Task objective:
Can you format the lines below as a numbered list, leaving out any blank lines?

Data for this task:
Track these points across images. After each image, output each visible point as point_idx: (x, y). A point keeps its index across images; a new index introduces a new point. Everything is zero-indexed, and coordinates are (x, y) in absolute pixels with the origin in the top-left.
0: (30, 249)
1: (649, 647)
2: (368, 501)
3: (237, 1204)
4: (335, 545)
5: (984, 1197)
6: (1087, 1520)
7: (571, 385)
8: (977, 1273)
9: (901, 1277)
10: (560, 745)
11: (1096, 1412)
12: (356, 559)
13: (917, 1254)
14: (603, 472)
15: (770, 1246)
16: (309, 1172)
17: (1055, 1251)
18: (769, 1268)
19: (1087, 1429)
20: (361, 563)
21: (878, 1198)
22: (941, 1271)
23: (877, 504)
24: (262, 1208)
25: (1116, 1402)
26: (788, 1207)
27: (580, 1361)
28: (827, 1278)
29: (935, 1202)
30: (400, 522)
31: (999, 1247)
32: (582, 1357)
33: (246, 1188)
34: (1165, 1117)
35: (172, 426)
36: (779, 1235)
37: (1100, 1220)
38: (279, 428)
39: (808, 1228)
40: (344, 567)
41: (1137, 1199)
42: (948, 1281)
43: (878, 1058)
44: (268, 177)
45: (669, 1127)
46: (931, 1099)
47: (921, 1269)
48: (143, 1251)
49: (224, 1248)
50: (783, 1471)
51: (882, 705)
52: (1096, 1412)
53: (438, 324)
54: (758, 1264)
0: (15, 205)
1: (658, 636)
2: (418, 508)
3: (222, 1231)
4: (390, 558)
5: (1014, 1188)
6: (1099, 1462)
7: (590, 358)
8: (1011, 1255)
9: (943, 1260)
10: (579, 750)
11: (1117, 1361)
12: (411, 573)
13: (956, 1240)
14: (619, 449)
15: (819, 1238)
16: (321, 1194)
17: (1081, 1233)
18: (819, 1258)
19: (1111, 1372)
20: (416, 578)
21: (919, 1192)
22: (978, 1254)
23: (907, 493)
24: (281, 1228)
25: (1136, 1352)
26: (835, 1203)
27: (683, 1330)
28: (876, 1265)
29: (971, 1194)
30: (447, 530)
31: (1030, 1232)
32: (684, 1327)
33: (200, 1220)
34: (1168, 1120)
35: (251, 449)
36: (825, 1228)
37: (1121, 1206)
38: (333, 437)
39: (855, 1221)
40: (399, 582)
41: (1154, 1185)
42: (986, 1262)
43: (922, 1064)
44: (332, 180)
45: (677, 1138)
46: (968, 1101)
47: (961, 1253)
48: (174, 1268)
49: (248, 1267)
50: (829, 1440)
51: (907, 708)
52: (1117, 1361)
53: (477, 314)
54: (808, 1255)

Full answer:
1. Track these points across images. After each image, output each visible point as point_idx: (x, y). A point keeps its index across images; a new index introduces a new point. Everything is zero-indexed, and coordinates are (x, y) in absolute pixels with the origin in the top-left.
2. 0: (30, 249)
3. 1: (649, 647)
4. 2: (368, 501)
5. 3: (237, 1204)
6. 4: (335, 545)
7. 5: (984, 1197)
8. 6: (1087, 1520)
9. 7: (571, 385)
10. 8: (977, 1273)
11. 9: (901, 1277)
12. 10: (560, 745)
13. 11: (1096, 1412)
14. 12: (356, 559)
15. 13: (917, 1254)
16. 14: (603, 472)
17. 15: (770, 1246)
18. 16: (309, 1172)
19. 17: (1055, 1251)
20. 18: (769, 1268)
21. 19: (1087, 1429)
22. 20: (361, 563)
23. 21: (878, 1198)
24. 22: (941, 1271)
25. 23: (877, 504)
26. 24: (262, 1208)
27. 25: (1116, 1402)
28. 26: (788, 1207)
29. 27: (580, 1361)
30. 28: (827, 1278)
31. 29: (935, 1202)
32. 30: (400, 522)
33. 31: (999, 1247)
34. 32: (582, 1357)
35. 33: (246, 1188)
36. 34: (1165, 1117)
37. 35: (172, 426)
38. 36: (779, 1235)
39. 37: (1100, 1220)
40. 38: (279, 428)
41. 39: (808, 1228)
42. 40: (344, 567)
43. 41: (1137, 1199)
44. 42: (948, 1281)
45. 43: (878, 1058)
46. 44: (268, 177)
47. 45: (669, 1127)
48. 46: (931, 1099)
49. 47: (921, 1269)
50. 48: (143, 1251)
51. 49: (224, 1248)
52. 50: (783, 1471)
53. 51: (882, 705)
54. 52: (1096, 1412)
55. 53: (438, 324)
56. 54: (758, 1264)
57. 0: (15, 205)
58. 1: (658, 636)
59. 2: (418, 508)
60. 3: (222, 1231)
61. 4: (390, 558)
62. 5: (1014, 1188)
63. 6: (1099, 1462)
64. 7: (590, 358)
65. 8: (1011, 1255)
66. 9: (943, 1260)
67. 10: (579, 750)
68. 11: (1117, 1361)
69. 12: (411, 573)
70. 13: (956, 1240)
71. 14: (619, 449)
72. 15: (819, 1238)
73. 16: (321, 1194)
74. 17: (1081, 1233)
75. 18: (819, 1258)
76. 19: (1111, 1372)
77. 20: (416, 578)
78. 21: (919, 1192)
79. 22: (978, 1254)
80. 23: (907, 493)
81. 24: (281, 1228)
82. 25: (1136, 1352)
83. 26: (835, 1203)
84. 27: (683, 1330)
85. 28: (876, 1265)
86. 29: (971, 1194)
87. 30: (447, 530)
88. 31: (1030, 1232)
89. 32: (684, 1327)
90. 33: (200, 1220)
91. 34: (1168, 1120)
92. 35: (251, 449)
93. 36: (825, 1228)
94. 37: (1121, 1206)
95. 38: (333, 437)
96. 39: (855, 1221)
97. 40: (399, 582)
98. 41: (1154, 1185)
99. 42: (986, 1262)
100. 43: (922, 1064)
101. 44: (332, 180)
102. 45: (677, 1138)
103. 46: (968, 1101)
104. 47: (961, 1253)
105. 48: (174, 1268)
106. 49: (248, 1267)
107. 50: (829, 1440)
108. 51: (907, 708)
109. 52: (1117, 1361)
110. 53: (477, 314)
111. 54: (808, 1255)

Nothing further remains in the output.